__EXERCISE__. The records underneath are to be printed in full and exactly, with no pictures carried over.

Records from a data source
- Opening Delimiter -
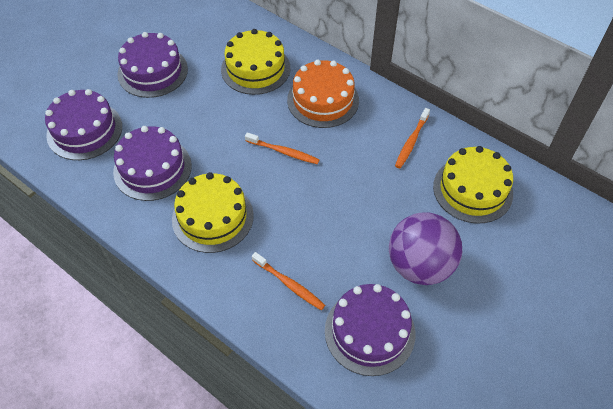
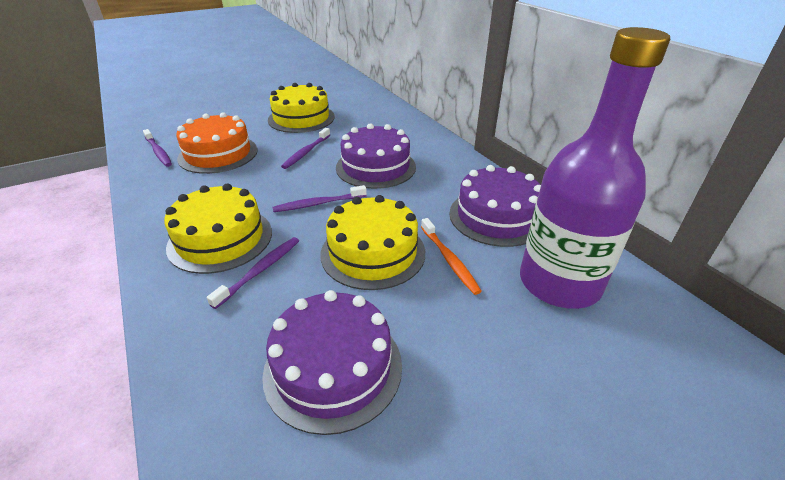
orange toothbrush: 3 -> 1
purple ball: 1 -> 0
purple bottle: 0 -> 1
purple cake: 4 -> 3
purple toothbrush: 0 -> 4

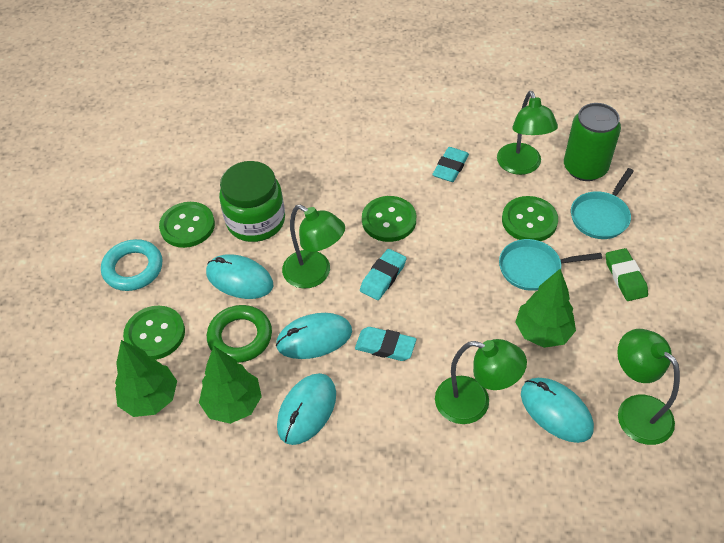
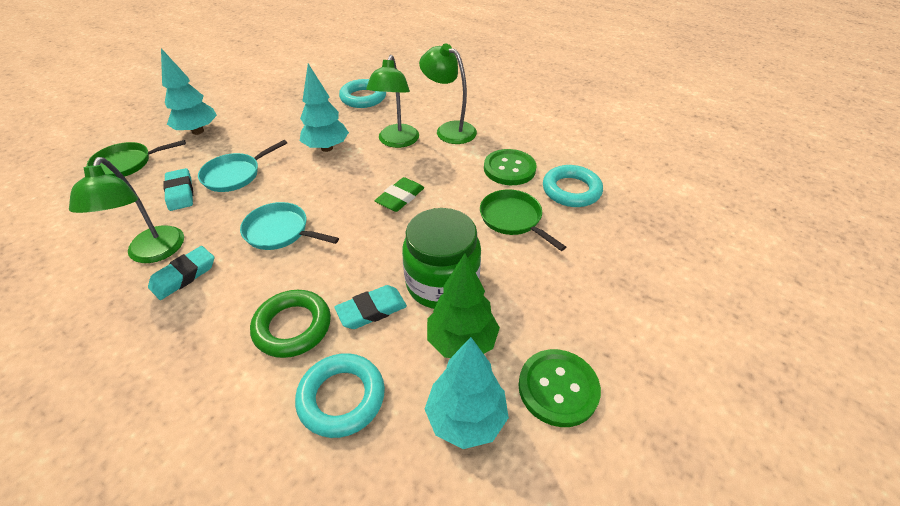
green button: 4 -> 2
green can: 1 -> 0
green lamp: 4 -> 3
green pan: 0 -> 2
green tree: 3 -> 1
turquoise mouse: 4 -> 0
turquoise ring: 1 -> 3
turquoise tree: 0 -> 3

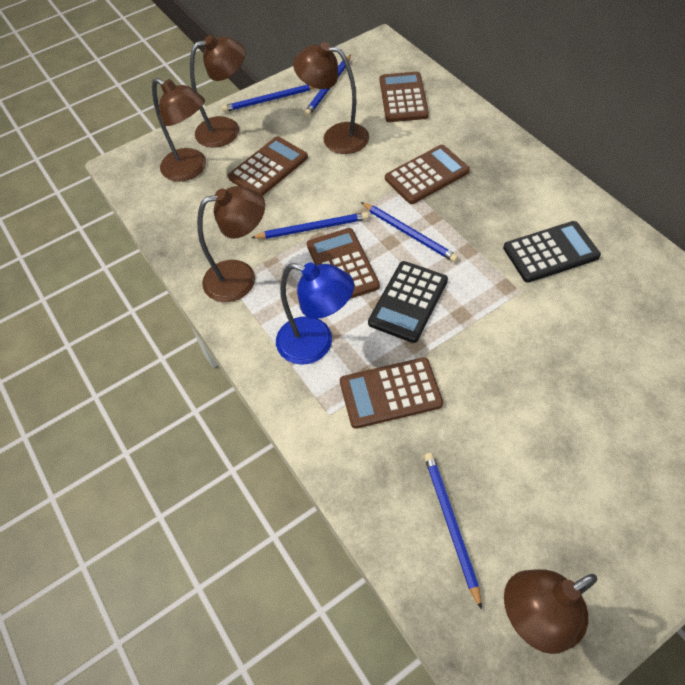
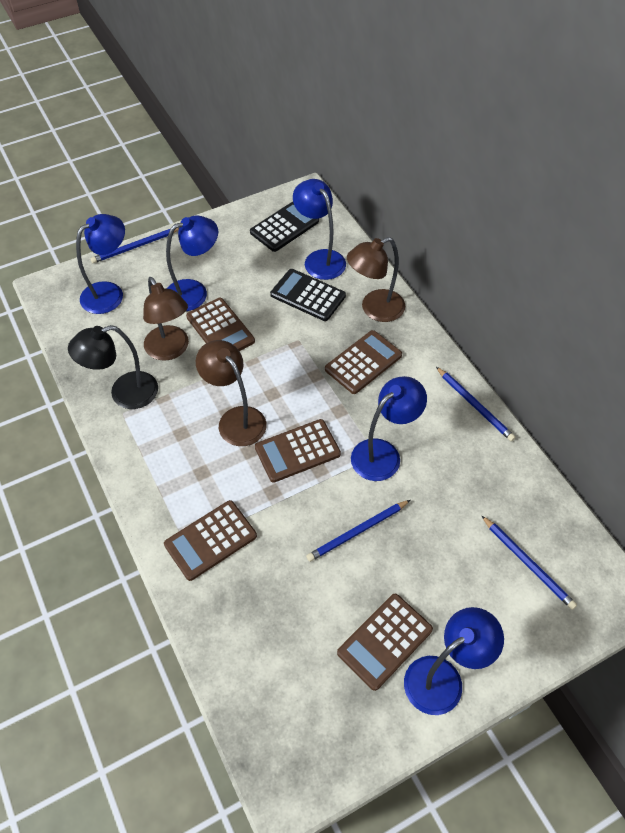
black lamp: 0 -> 1
blue lamp: 1 -> 5
blue pencil: 5 -> 4
brown lamp: 5 -> 3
- Closing Delimiter -
__SOLUTION TO THIS TASK__.
orange toothbrush: 3 -> 1
purple ball: 1 -> 0
purple bottle: 0 -> 1
purple cake: 4 -> 3
purple toothbrush: 0 -> 4

green button: 4 -> 2
green can: 1 -> 0
green lamp: 4 -> 3
green pan: 0 -> 2
green tree: 3 -> 1
turquoise mouse: 4 -> 0
turquoise ring: 1 -> 3
turquoise tree: 0 -> 3

black lamp: 0 -> 1
blue lamp: 1 -> 5
blue pencil: 5 -> 4
brown lamp: 5 -> 3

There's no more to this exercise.